### Material to process ###

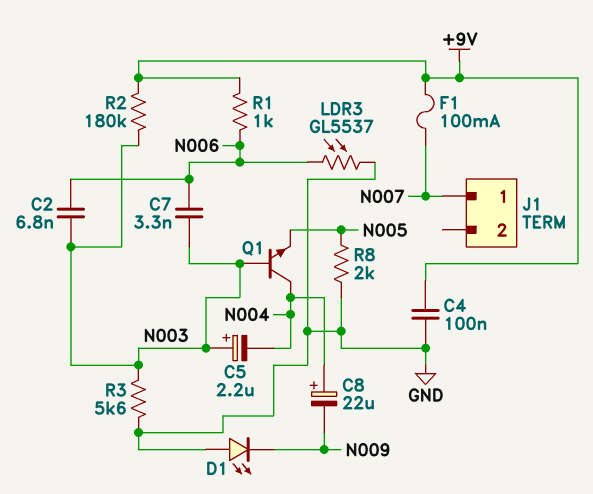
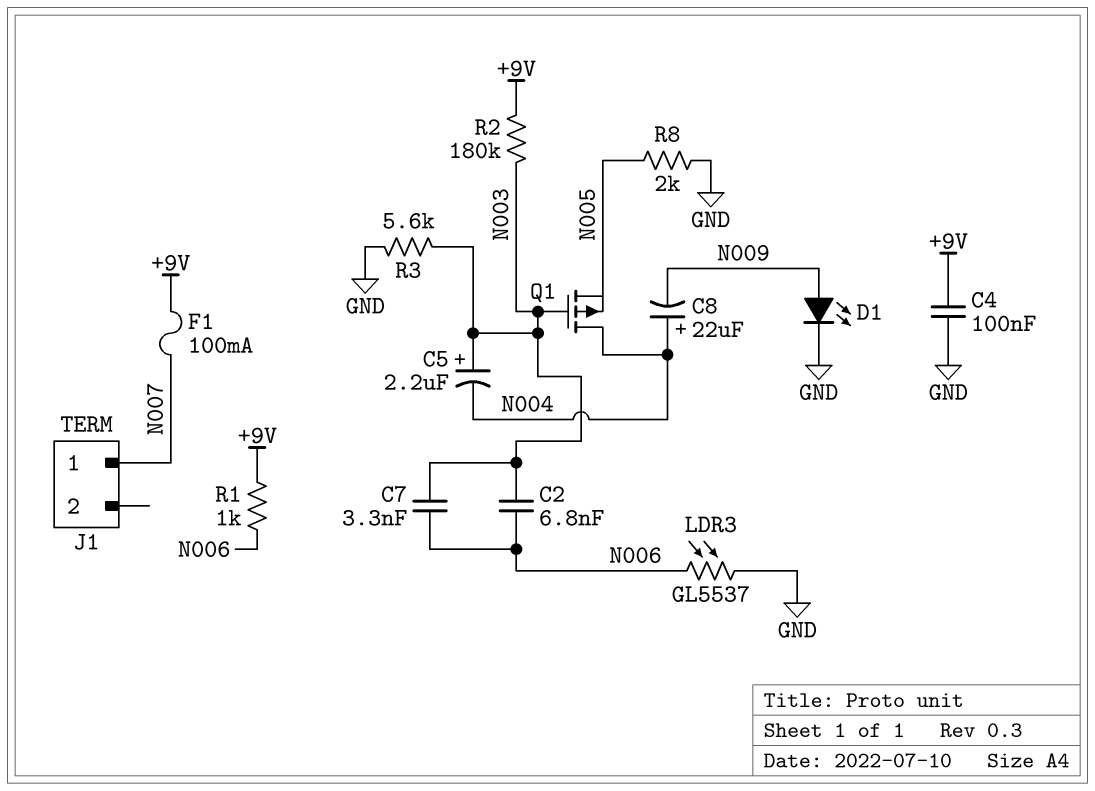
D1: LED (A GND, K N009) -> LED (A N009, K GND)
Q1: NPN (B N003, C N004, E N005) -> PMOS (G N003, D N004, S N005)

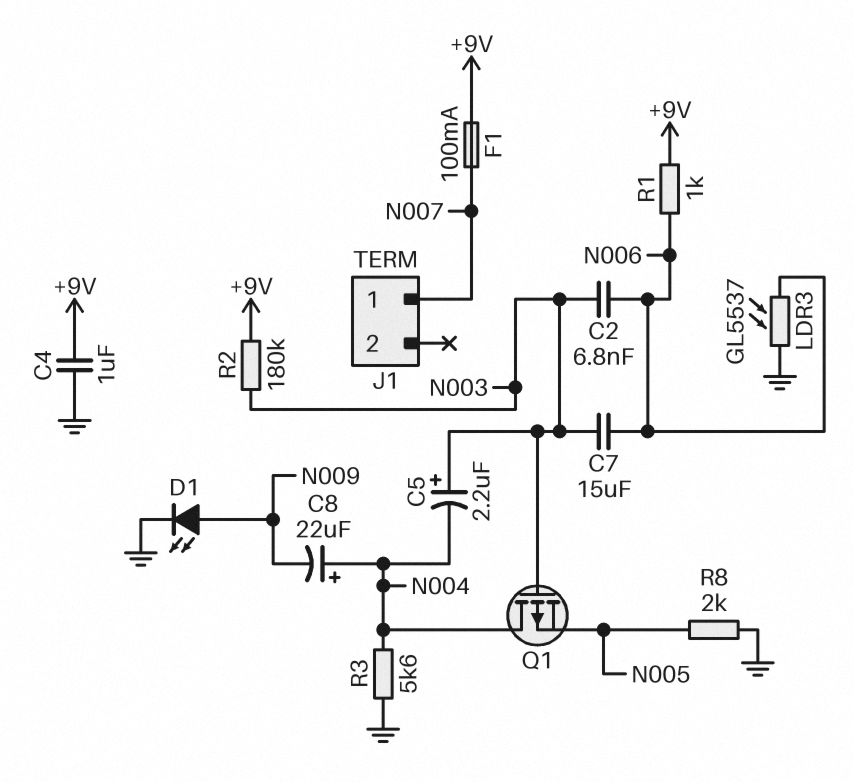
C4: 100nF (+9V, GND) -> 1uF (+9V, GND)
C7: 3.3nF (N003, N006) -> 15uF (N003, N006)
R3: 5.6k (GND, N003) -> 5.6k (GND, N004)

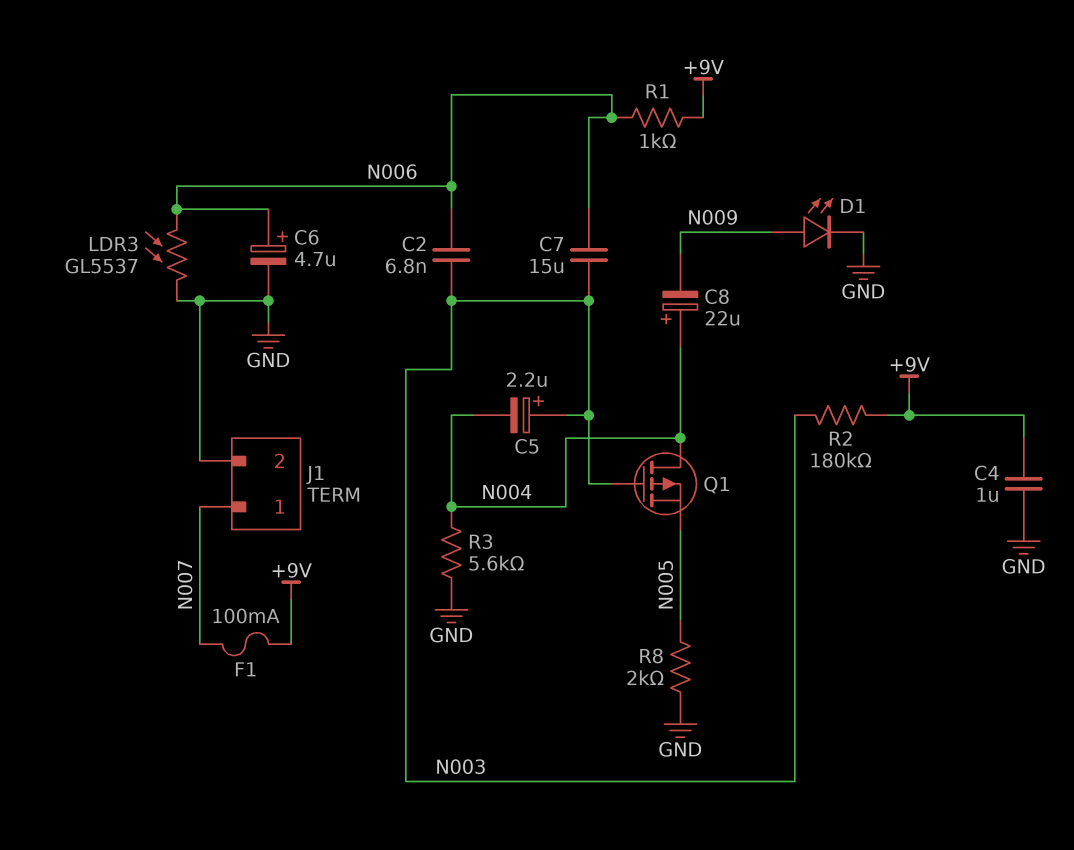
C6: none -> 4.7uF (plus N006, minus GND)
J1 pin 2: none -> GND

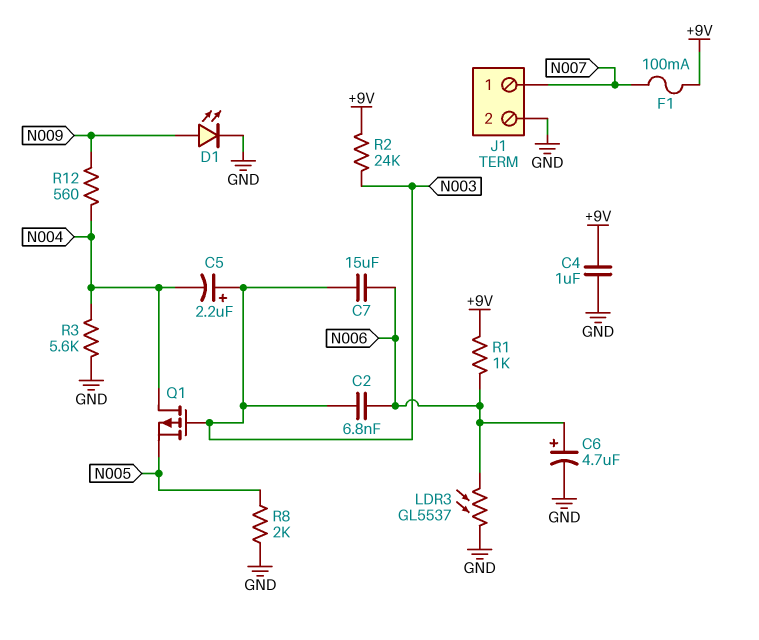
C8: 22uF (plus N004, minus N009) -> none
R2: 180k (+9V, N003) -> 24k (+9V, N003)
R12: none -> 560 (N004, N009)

###
### Material to process ###

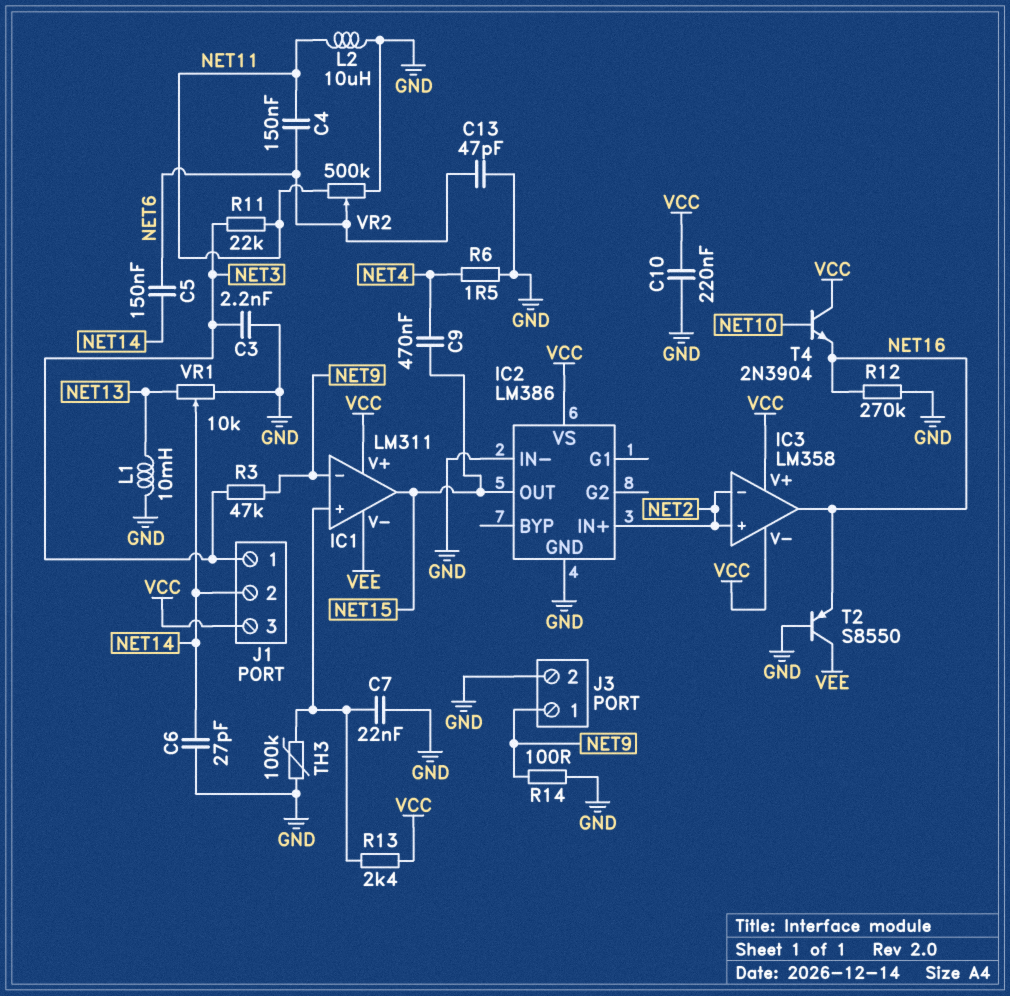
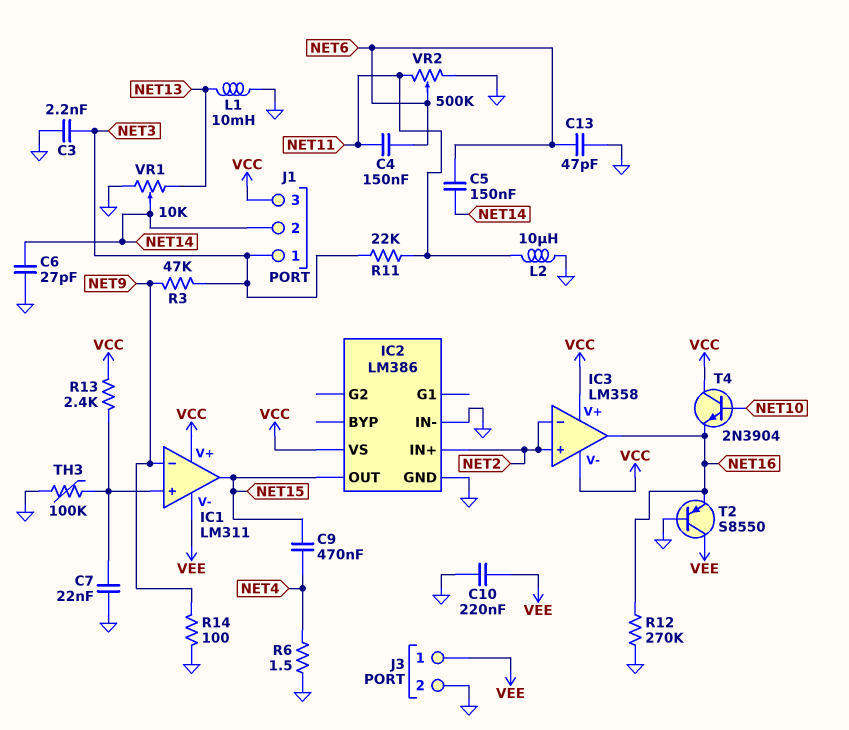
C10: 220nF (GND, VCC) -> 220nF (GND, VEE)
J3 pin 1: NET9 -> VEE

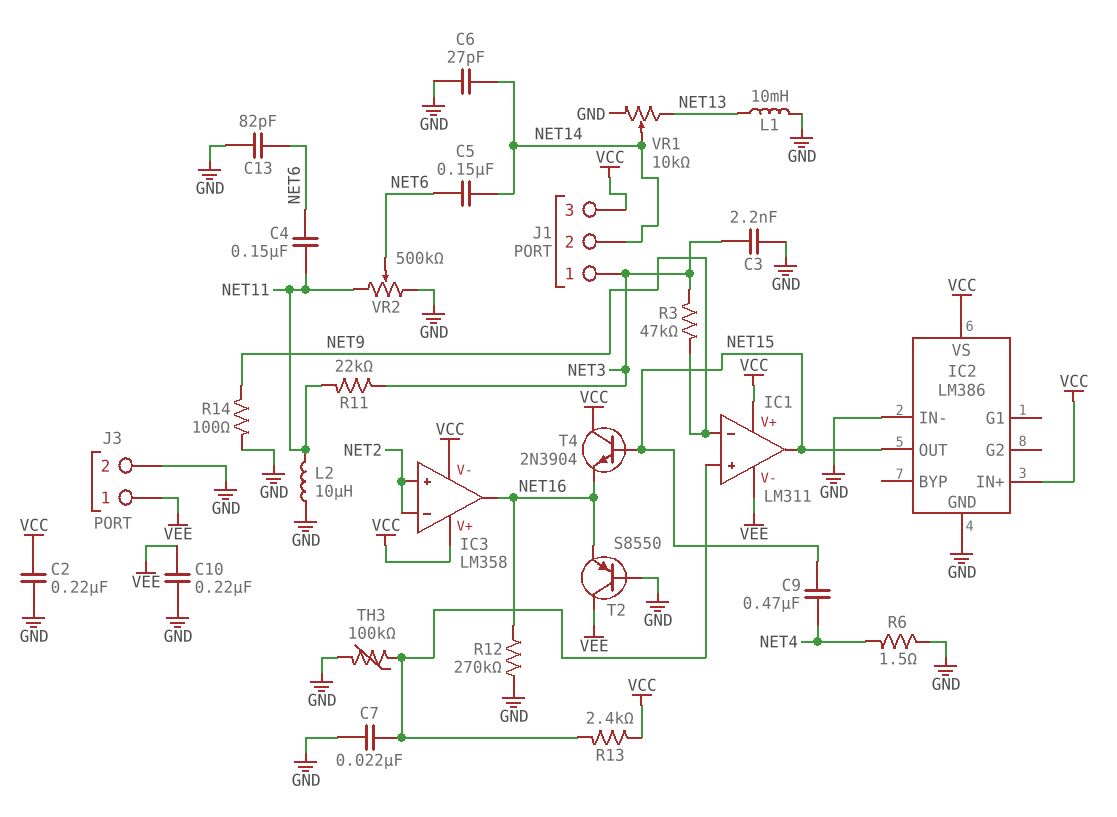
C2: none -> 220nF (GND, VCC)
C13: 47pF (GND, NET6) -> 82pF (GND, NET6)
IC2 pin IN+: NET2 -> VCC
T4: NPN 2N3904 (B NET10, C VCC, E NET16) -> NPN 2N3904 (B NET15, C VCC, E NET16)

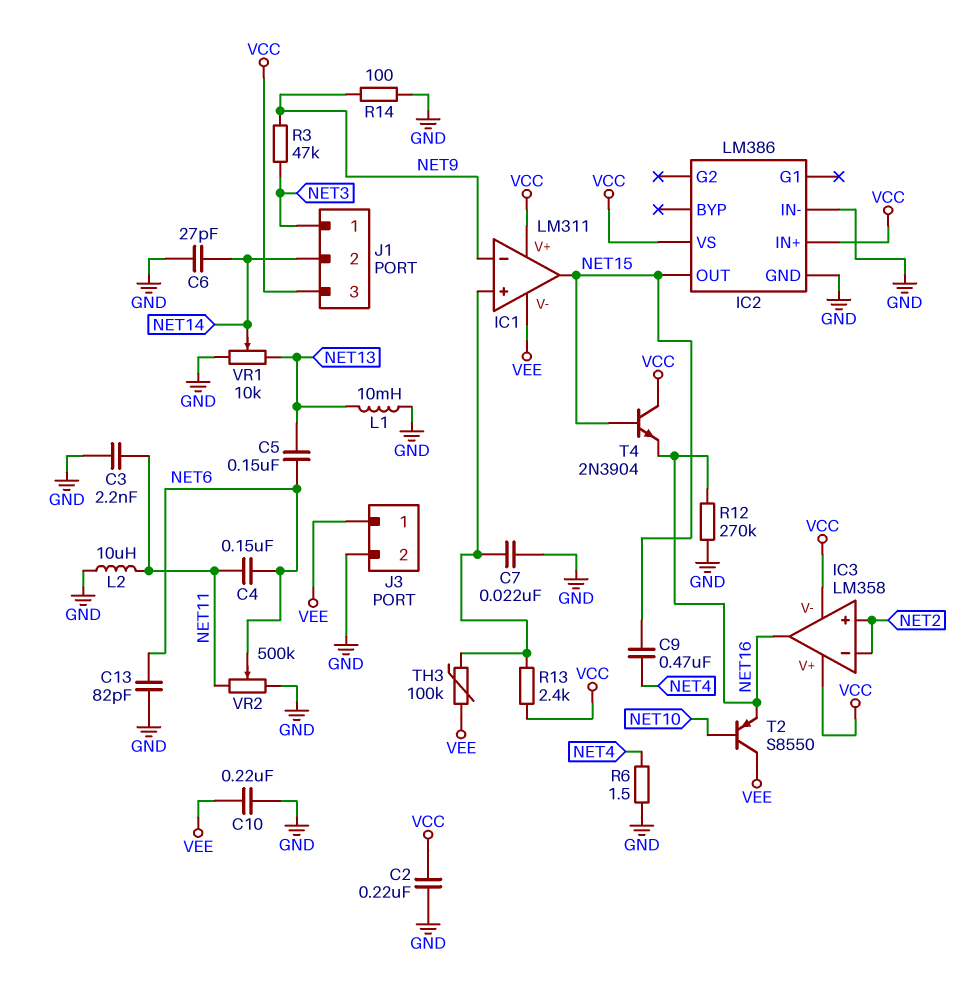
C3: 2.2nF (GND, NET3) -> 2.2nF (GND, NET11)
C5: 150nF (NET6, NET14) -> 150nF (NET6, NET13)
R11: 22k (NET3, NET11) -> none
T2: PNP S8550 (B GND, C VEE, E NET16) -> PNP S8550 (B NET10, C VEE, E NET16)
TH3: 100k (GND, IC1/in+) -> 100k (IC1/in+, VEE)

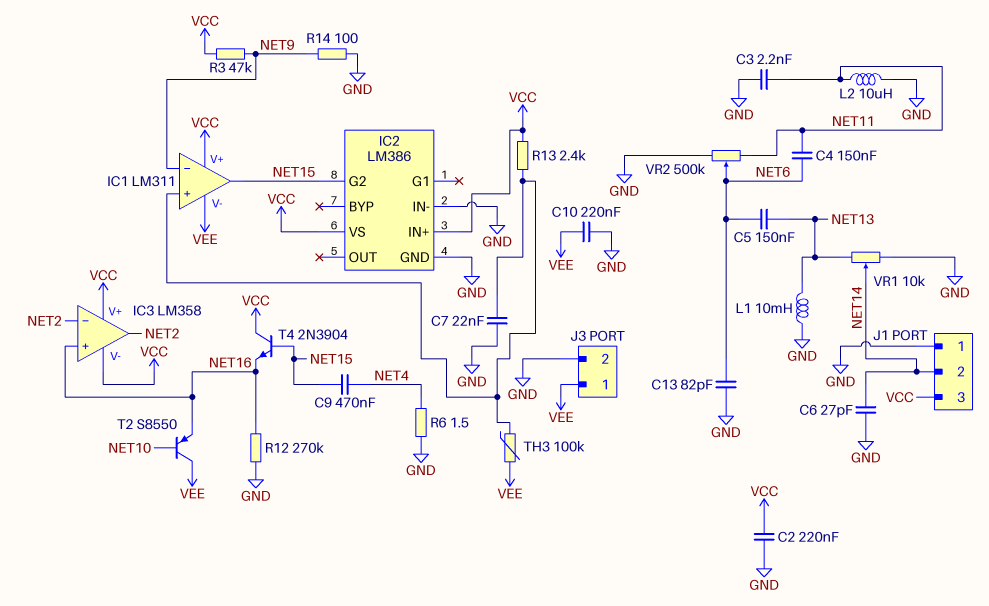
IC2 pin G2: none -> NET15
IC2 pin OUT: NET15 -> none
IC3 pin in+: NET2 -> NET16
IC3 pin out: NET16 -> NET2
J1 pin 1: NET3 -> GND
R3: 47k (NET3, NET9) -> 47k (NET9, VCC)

###

## [Exercise directions]
Go through the listing and copy each line with the string "plus".

## [Answer space]
C6: none -> 4.7uF (plus N006, minus GND)
C8: 22uF (plus N004, minus N009) -> none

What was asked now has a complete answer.